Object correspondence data
----

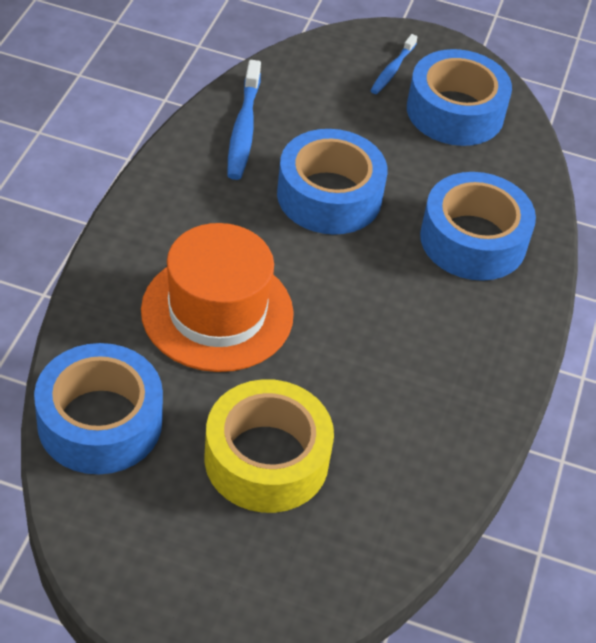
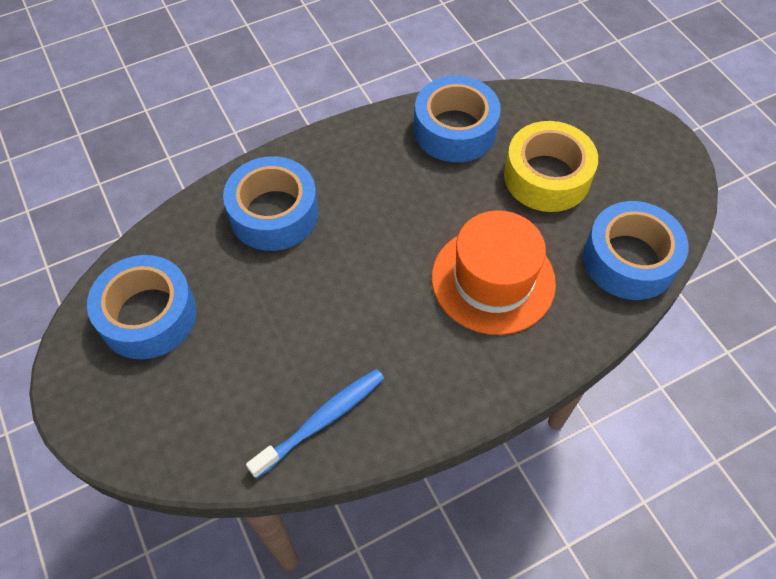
camera: 130 degrees left, 10 degrees up
(329, 196) = (326, 312): blue tape -> blue tape (455, 130)
(392, 70) = (138, 391): blue toothbrush -> none

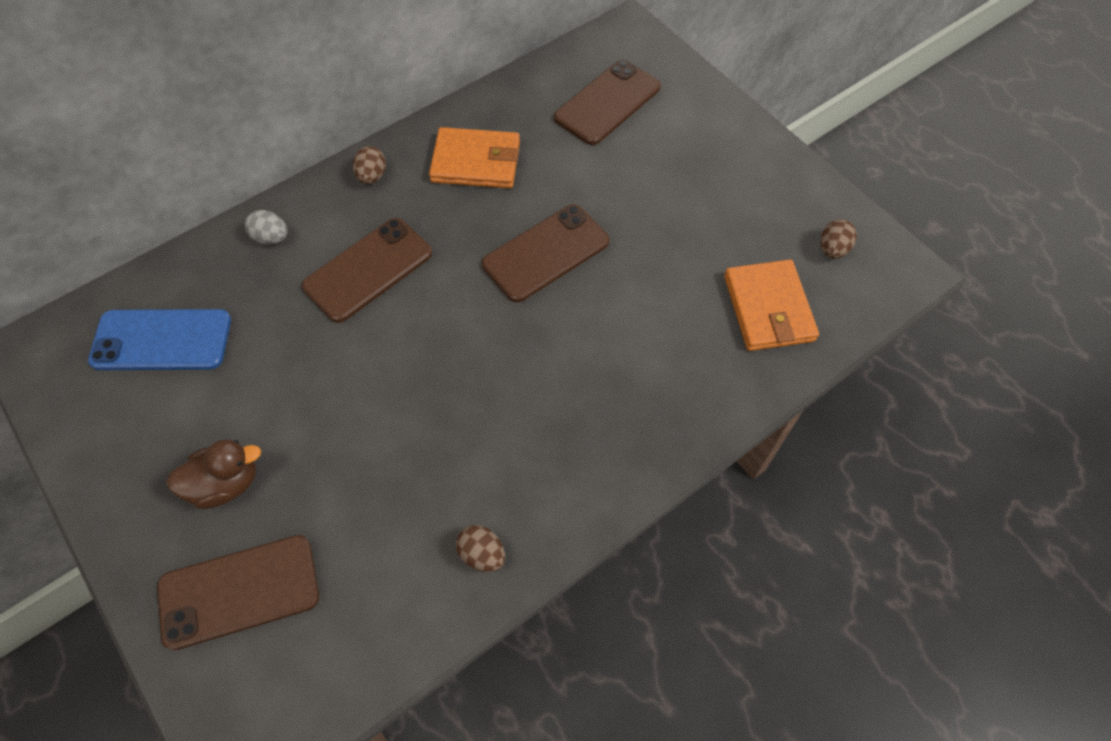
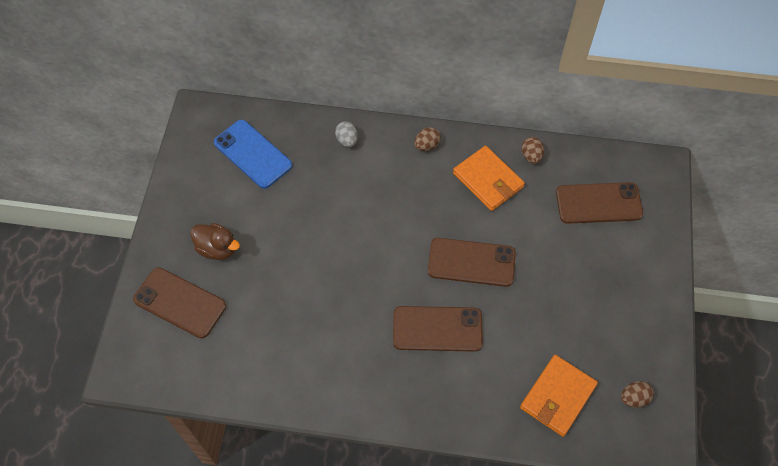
camera: 45 degrees right, 0 degrees up
(368, 270) = (375, 196): brown phone -> brown phone (437, 329)
(482, 554) = (289, 383): brown egg -> brown egg (531, 156)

----

(TASK STATEMENT):
Report how many lines in the data include the string "degrees", giving nothing but that number.

(ANSWER TO THE EXERCISE):
2